The answer should consist of every record, reproduced exactly.
====== SUPPLIED ENTRIES ======
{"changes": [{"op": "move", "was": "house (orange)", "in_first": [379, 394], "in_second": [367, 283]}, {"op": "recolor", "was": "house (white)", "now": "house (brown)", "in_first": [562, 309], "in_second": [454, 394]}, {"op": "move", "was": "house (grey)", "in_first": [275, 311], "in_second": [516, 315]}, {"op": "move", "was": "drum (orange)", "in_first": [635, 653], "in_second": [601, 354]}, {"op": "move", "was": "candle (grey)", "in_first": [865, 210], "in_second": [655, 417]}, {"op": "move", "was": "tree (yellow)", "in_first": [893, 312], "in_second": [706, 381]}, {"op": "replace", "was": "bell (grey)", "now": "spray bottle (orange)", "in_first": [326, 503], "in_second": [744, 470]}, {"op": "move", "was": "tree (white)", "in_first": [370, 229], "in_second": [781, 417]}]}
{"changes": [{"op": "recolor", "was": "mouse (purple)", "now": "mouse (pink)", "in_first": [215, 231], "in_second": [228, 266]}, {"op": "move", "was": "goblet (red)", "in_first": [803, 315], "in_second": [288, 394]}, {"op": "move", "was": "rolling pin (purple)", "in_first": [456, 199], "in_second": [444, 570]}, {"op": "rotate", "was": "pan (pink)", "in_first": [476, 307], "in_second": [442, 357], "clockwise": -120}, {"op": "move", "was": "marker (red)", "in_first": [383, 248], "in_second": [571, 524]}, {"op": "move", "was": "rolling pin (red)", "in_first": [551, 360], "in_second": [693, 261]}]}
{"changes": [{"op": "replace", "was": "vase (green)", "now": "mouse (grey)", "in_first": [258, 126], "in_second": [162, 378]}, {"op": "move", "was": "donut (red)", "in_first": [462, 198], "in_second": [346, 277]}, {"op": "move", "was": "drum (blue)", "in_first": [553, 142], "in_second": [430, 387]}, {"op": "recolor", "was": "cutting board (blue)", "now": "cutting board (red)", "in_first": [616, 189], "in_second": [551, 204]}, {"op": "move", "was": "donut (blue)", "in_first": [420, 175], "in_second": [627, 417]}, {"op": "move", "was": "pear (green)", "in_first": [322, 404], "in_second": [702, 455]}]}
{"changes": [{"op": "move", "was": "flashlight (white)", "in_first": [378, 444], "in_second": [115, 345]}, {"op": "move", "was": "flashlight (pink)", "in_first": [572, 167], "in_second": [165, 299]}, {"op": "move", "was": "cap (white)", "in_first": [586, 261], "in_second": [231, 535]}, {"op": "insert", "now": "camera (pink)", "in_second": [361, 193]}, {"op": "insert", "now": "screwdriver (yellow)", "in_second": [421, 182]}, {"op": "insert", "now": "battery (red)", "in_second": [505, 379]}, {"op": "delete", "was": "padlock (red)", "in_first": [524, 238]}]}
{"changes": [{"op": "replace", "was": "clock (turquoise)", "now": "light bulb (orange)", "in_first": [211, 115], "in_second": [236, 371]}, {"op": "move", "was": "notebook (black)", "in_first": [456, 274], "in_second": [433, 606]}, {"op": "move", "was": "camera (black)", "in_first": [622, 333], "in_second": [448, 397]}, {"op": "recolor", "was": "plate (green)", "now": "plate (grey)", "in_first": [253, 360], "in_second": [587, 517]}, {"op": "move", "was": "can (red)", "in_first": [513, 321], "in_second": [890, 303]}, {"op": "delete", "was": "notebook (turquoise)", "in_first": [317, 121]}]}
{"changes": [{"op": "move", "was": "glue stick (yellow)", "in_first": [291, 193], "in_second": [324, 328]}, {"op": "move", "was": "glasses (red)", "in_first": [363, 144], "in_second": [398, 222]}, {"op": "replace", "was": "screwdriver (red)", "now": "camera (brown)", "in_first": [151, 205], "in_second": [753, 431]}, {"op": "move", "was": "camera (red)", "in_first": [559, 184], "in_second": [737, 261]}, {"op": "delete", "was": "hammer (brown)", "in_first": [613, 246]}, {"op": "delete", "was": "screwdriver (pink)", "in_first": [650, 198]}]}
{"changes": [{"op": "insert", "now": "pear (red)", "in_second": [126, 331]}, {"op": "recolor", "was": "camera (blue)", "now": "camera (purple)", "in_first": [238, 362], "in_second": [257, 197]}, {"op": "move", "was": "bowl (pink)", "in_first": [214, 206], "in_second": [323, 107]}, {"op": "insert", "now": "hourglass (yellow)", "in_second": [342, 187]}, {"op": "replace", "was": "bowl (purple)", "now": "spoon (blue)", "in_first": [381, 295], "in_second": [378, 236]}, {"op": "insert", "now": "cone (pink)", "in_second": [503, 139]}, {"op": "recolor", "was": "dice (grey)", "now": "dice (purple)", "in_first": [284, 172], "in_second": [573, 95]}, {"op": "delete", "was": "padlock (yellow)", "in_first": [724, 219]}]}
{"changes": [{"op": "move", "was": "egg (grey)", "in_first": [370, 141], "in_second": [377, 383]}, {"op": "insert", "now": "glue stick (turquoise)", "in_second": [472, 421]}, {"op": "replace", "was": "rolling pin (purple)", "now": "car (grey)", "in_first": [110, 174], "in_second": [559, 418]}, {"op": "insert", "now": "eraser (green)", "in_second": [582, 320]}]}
======
* TASK OUTPUT *
{"changes": [{"op": "move", "was": "house (orange)", "in_first": [379, 394], "in_second": [367, 283]}, {"op": "recolor", "was": "house (white)", "now": "house (brown)", "in_first": [562, 309], "in_second": [454, 394]}, {"op": "move", "was": "house (grey)", "in_first": [275, 311], "in_second": [516, 315]}, {"op": "move", "was": "drum (orange)", "in_first": [635, 653], "in_second": [601, 354]}, {"op": "move", "was": "candle (grey)", "in_first": [865, 210], "in_second": [655, 417]}, {"op": "move", "was": "tree (yellow)", "in_first": [893, 312], "in_second": [706, 381]}, {"op": "replace", "was": "bell (grey)", "now": "spray bottle (orange)", "in_first": [326, 503], "in_second": [744, 470]}, {"op": "move", "was": "tree (white)", "in_first": [370, 229], "in_second": [781, 417]}]}
{"changes": [{"op": "recolor", "was": "mouse (purple)", "now": "mouse (pink)", "in_first": [215, 231], "in_second": [228, 266]}, {"op": "move", "was": "goblet (red)", "in_first": [803, 315], "in_second": [288, 394]}, {"op": "move", "was": "rolling pin (purple)", "in_first": [456, 199], "in_second": [444, 570]}, {"op": "rotate", "was": "pan (pink)", "in_first": [476, 307], "in_second": [442, 357], "clockwise": -120}, {"op": "move", "was": "marker (red)", "in_first": [383, 248], "in_second": [571, 524]}, {"op": "move", "was": "rolling pin (red)", "in_first": [551, 360], "in_second": [693, 261]}]}
{"changes": [{"op": "replace", "was": "vase (green)", "now": "mouse (grey)", "in_first": [258, 126], "in_second": [162, 378]}, {"op": "move", "was": "donut (red)", "in_first": [462, 198], "in_second": [346, 277]}, {"op": "move", "was": "drum (blue)", "in_first": [553, 142], "in_second": [430, 387]}, {"op": "recolor", "was": "cutting board (blue)", "now": "cutting board (red)", "in_first": [616, 189], "in_second": [551, 204]}, {"op": "move", "was": "donut (blue)", "in_first": [420, 175], "in_second": [627, 417]}, {"op": "move", "was": "pear (green)", "in_first": [322, 404], "in_second": [702, 455]}]}
{"changes": [{"op": "move", "was": "flashlight (white)", "in_first": [378, 444], "in_second": [115, 345]}, {"op": "move", "was": "flashlight (pink)", "in_first": [572, 167], "in_second": [165, 299]}, {"op": "move", "was": "cap (white)", "in_first": [586, 261], "in_second": [231, 535]}, {"op": "insert", "now": "camera (pink)", "in_second": [361, 193]}, {"op": "insert", "now": "screwdriver (yellow)", "in_second": [421, 182]}, {"op": "insert", "now": "battery (red)", "in_second": [505, 379]}, {"op": "delete", "was": "padlock (red)", "in_first": [524, 238]}]}
{"changes": [{"op": "replace", "was": "clock (turquoise)", "now": "light bulb (orange)", "in_first": [211, 115], "in_second": [236, 371]}, {"op": "move", "was": "notebook (black)", "in_first": [456, 274], "in_second": [433, 606]}, {"op": "move", "was": "camera (black)", "in_first": [622, 333], "in_second": [448, 397]}, {"op": "recolor", "was": "plate (green)", "now": "plate (grey)", "in_first": [253, 360], "in_second": [587, 517]}, {"op": "move", "was": "can (red)", "in_first": [513, 321], "in_second": [890, 303]}, {"op": "delete", "was": "notebook (turquoise)", "in_first": [317, 121]}]}
{"changes": [{"op": "move", "was": "glue stick (yellow)", "in_first": [291, 193], "in_second": [324, 328]}, {"op": "move", "was": "glasses (red)", "in_first": [363, 144], "in_second": [398, 222]}, {"op": "replace", "was": "screwdriver (red)", "now": "camera (brown)", "in_first": [151, 205], "in_second": [753, 431]}, {"op": "move", "was": "camera (red)", "in_first": [559, 184], "in_second": [737, 261]}, {"op": "delete", "was": "hammer (brown)", "in_first": [613, 246]}, {"op": "delete", "was": "screwdriver (pink)", "in_first": [650, 198]}]}
{"changes": [{"op": "insert", "now": "pear (red)", "in_second": [126, 331]}, {"op": "recolor", "was": "camera (blue)", "now": "camera (purple)", "in_first": [238, 362], "in_second": [257, 197]}, {"op": "move", "was": "bowl (pink)", "in_first": [214, 206], "in_second": [323, 107]}, {"op": "insert", "now": "hourglass (yellow)", "in_second": [342, 187]}, {"op": "replace", "was": "bowl (purple)", "now": "spoon (blue)", "in_first": [381, 295], "in_second": [378, 236]}, {"op": "insert", "now": "cone (pink)", "in_second": [503, 139]}, {"op": "recolor", "was": "dice (grey)", "now": "dice (purple)", "in_first": [284, 172], "in_second": [573, 95]}, {"op": "delete", "was": "padlock (yellow)", "in_first": [724, 219]}]}
{"changes": [{"op": "move", "was": "egg (grey)", "in_first": [370, 141], "in_second": [377, 383]}, {"op": "insert", "now": "glue stick (turquoise)", "in_second": [472, 421]}, {"op": "replace", "was": "rolling pin (purple)", "now": "car (grey)", "in_first": [110, 174], "in_second": [559, 418]}, {"op": "insert", "now": "eraser (green)", "in_second": [582, 320]}]}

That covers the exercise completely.